> _HOW TO COMPLETE THIS TASK_
Could you filter the records below and return each line that holds "size"?

> _EXERCISE DATA_
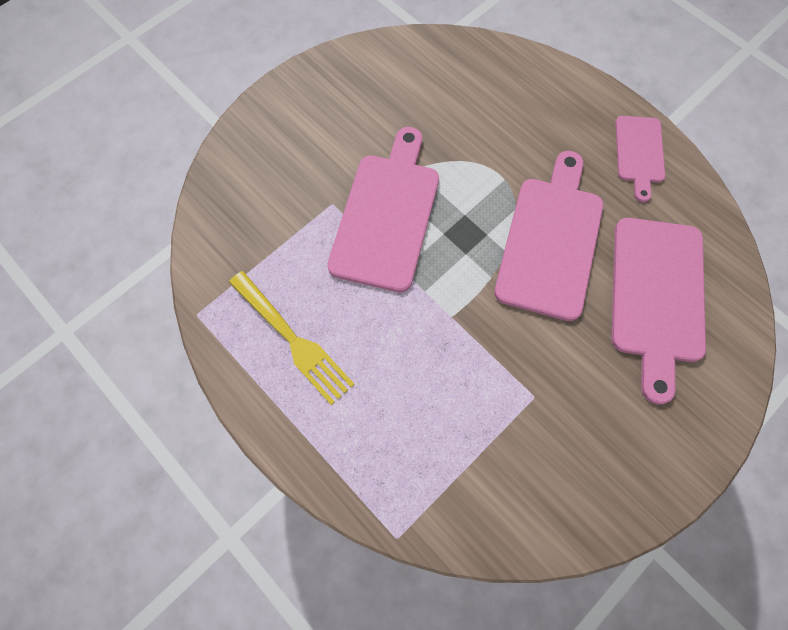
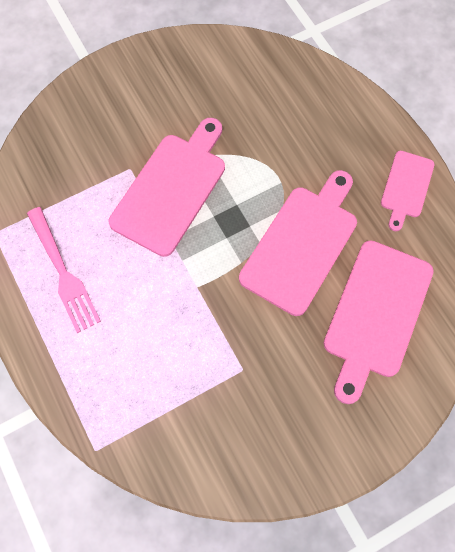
camera: 15 degrees right, 0 degrees up
(293, 339) = (63, 273): yellow fork -> pink fork

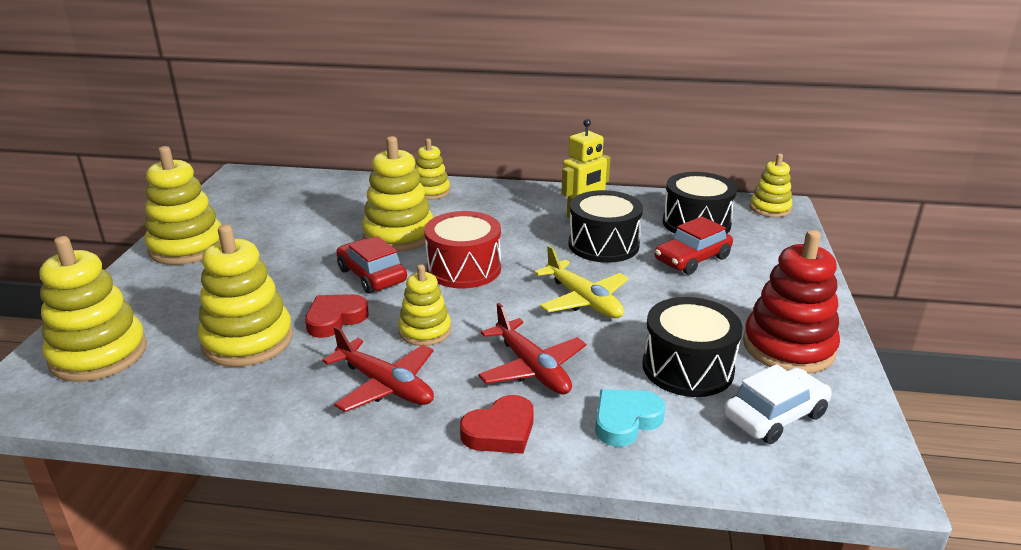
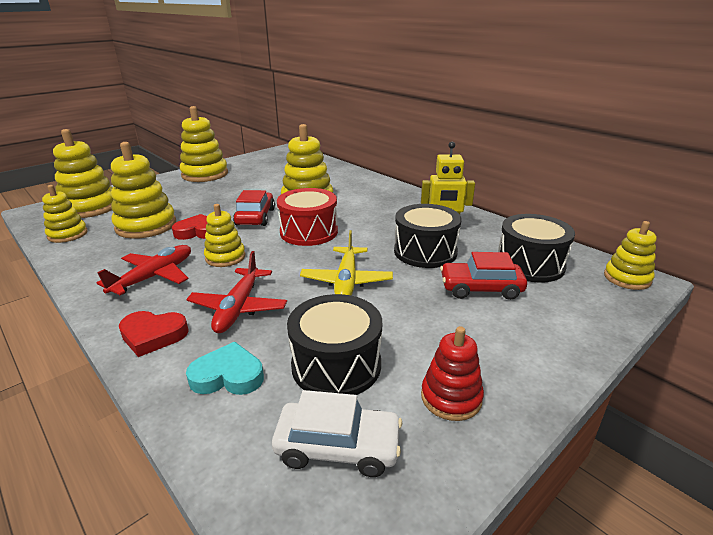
camera: 40 degrees right, 0 degrees up
(385, 385) = (154, 277): red plane -> red plane turned 135 degrees counterclockwise
(431, 192) = (367, 184): yellow stacking toy -> yellow stacking toy (67, 234)
(788, 347) = (451, 397): red stacking toy -> red stacking toy, size x0.60

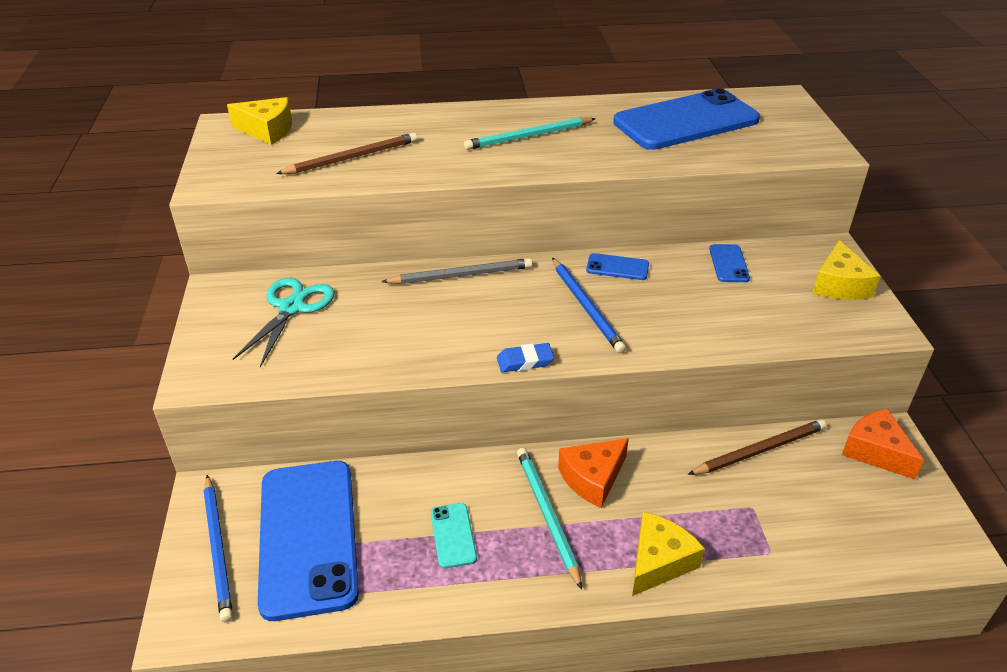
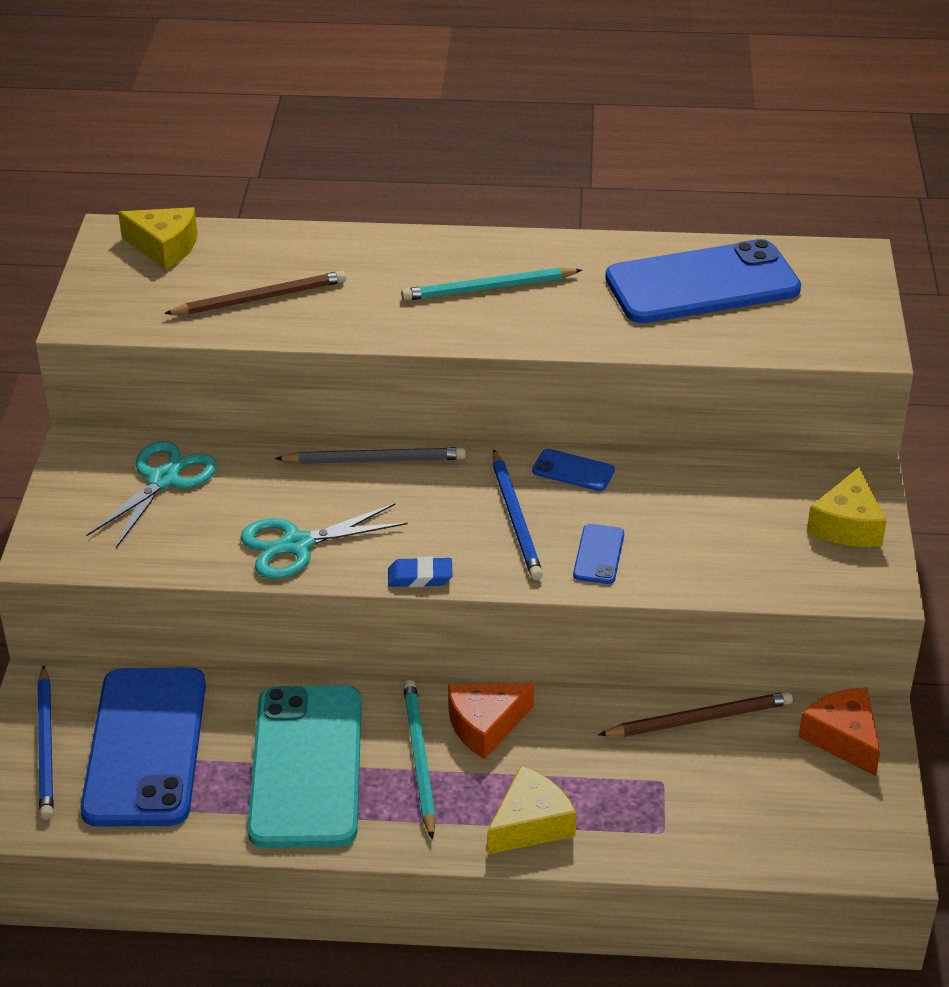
camera: 10 degrees right, 0 degrees up
(415, 347) = (297, 545): none -> turquoise scissors
(453, 535) = (306, 766): turquoise phone -> turquoise phone, size x2.44
(728, 264) = (717, 481): blue phone -> blue phone (599, 554)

> _EXERCISE OUTPUT_
(788, 347) = (451, 397): red stacking toy -> red stacking toy, size x0.60
(453, 535) = (306, 766): turquoise phone -> turquoise phone, size x2.44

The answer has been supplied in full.